**TASK GOAL**. Please give back the listing exactly, without any of its pictures.

[[ RAW DATA open ]]

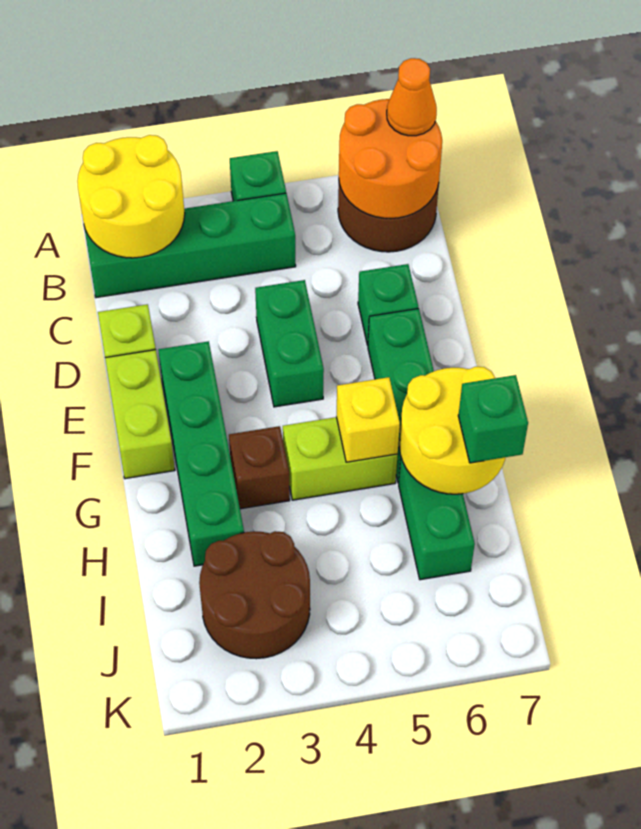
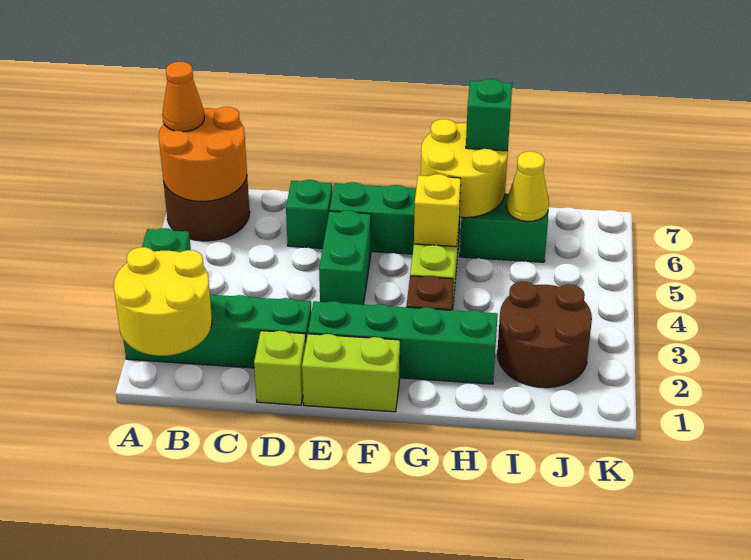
green brick B1:B4 level 1 -> green brick A2:D2 level 1
green brick D4:E4 level 1 -> green brick E4:E5 level 1
none -> yellow cone I6 level 2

[[ RAW DATA closed ]]

**EXERCISE SOLUTION**.
green brick B1:B4 level 1 -> green brick A2:D2 level 1
green brick D4:E4 level 1 -> green brick E4:E5 level 1
none -> yellow cone I6 level 2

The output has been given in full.